(Assignment):
Each line with the string "green" is to be copied from the records below.

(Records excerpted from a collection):
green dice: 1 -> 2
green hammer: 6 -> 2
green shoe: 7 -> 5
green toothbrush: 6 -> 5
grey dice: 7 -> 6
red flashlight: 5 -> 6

(Response):
green dice: 1 -> 2
green hammer: 6 -> 2
green shoe: 7 -> 5
green toothbrush: 6 -> 5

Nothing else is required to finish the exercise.